=== GIVEN INSTRUCTION ===
Copy the items word for word, starting at the line that contains "Output the [X, Y]" and continuing through the last item. Leave the pictures out of your answer.

=== DATA FOR THE TASK ===
<<<<

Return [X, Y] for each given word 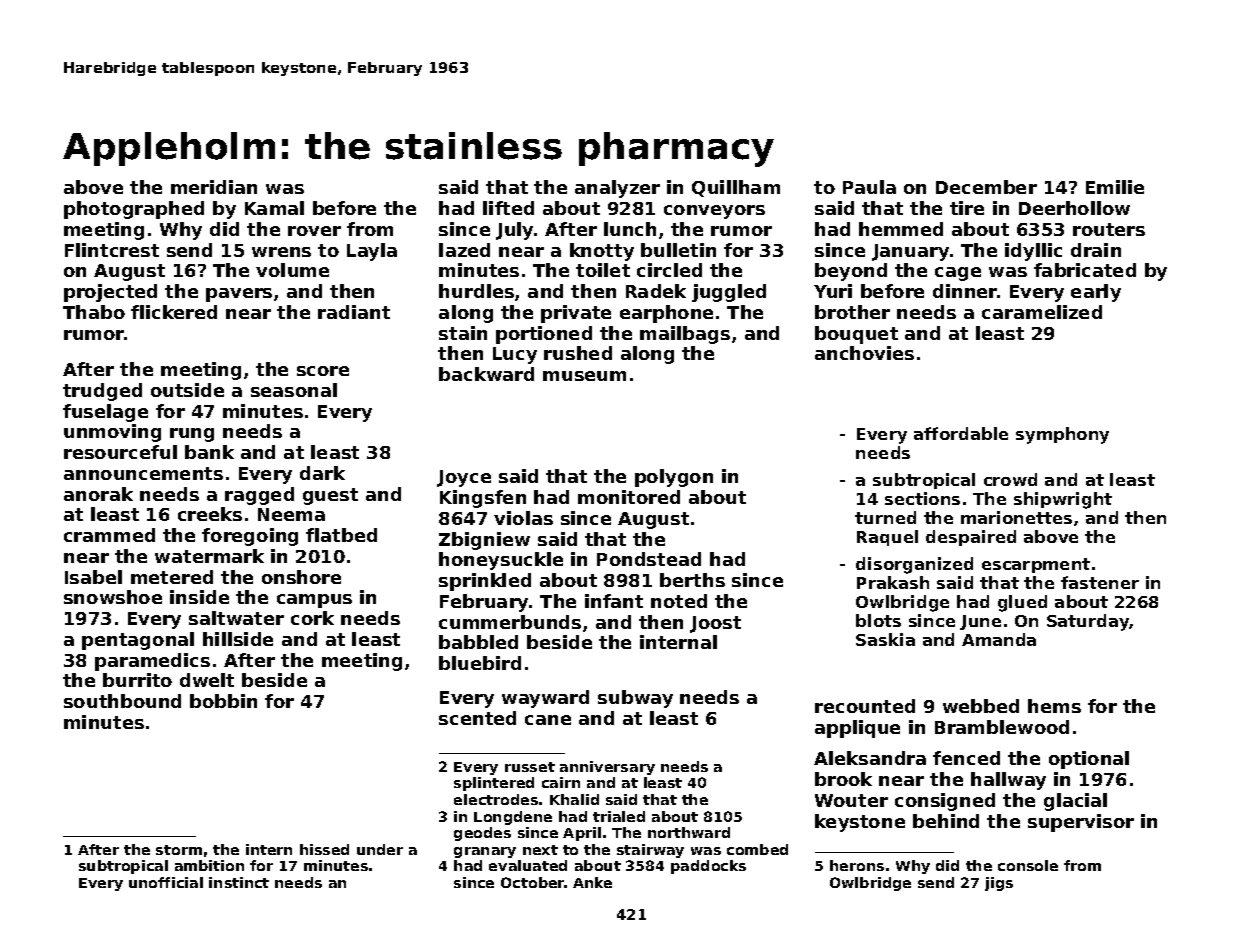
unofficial [166, 882]
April [582, 834]
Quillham [736, 188]
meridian [214, 187]
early [1096, 293]
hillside [238, 639]
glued [1022, 603]
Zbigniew [484, 541]
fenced [966, 758]
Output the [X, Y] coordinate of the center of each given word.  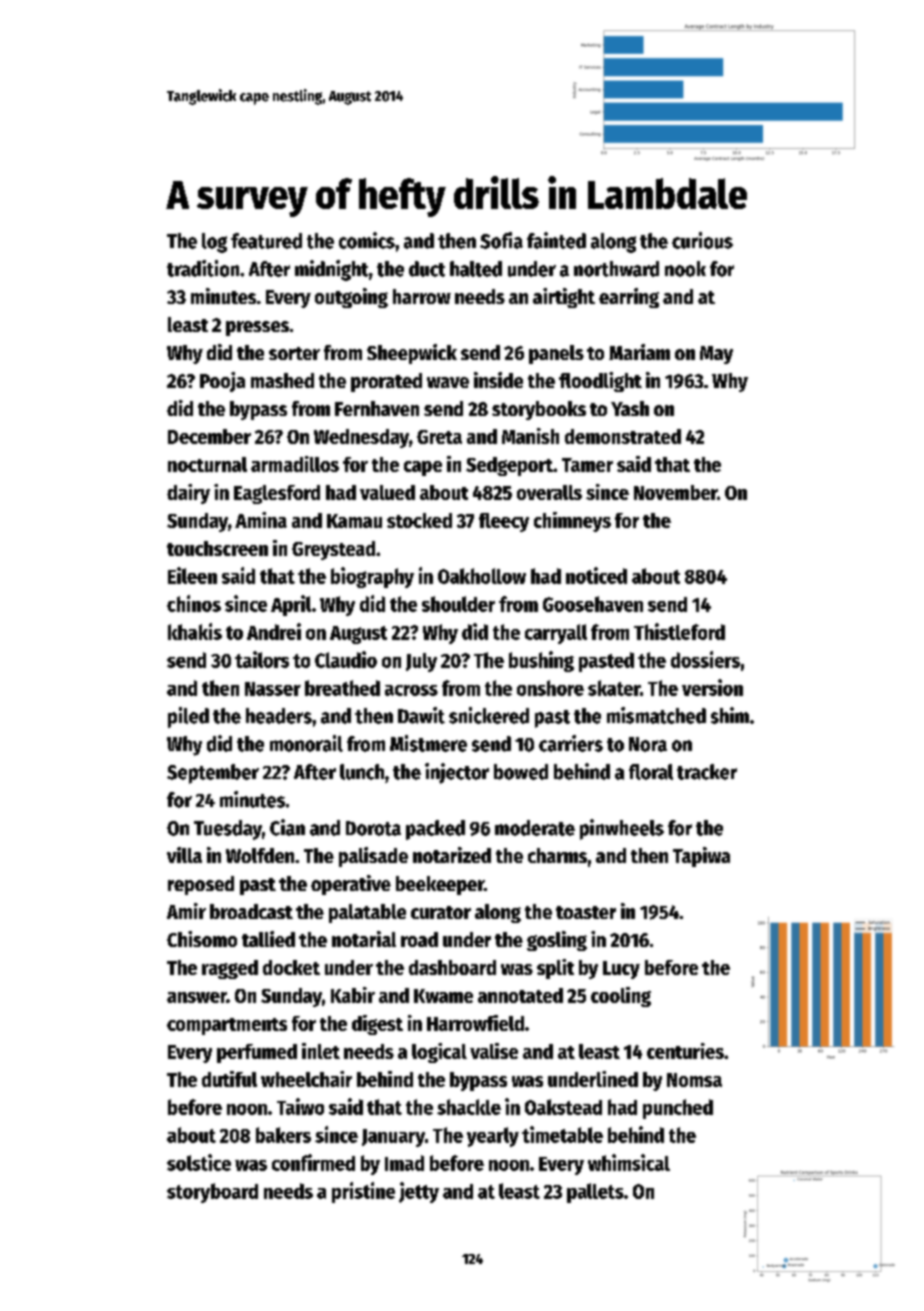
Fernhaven [377, 408]
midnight [331, 270]
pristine [363, 1192]
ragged [230, 969]
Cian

>>>>

=== SOLUTION FOR THIS TASK ===
Output the [X, Y] coordinate of the center of each given word.  
Fernhaven [377, 408]
midnight [331, 270]
pristine [363, 1192]
ragged [230, 969]
Cian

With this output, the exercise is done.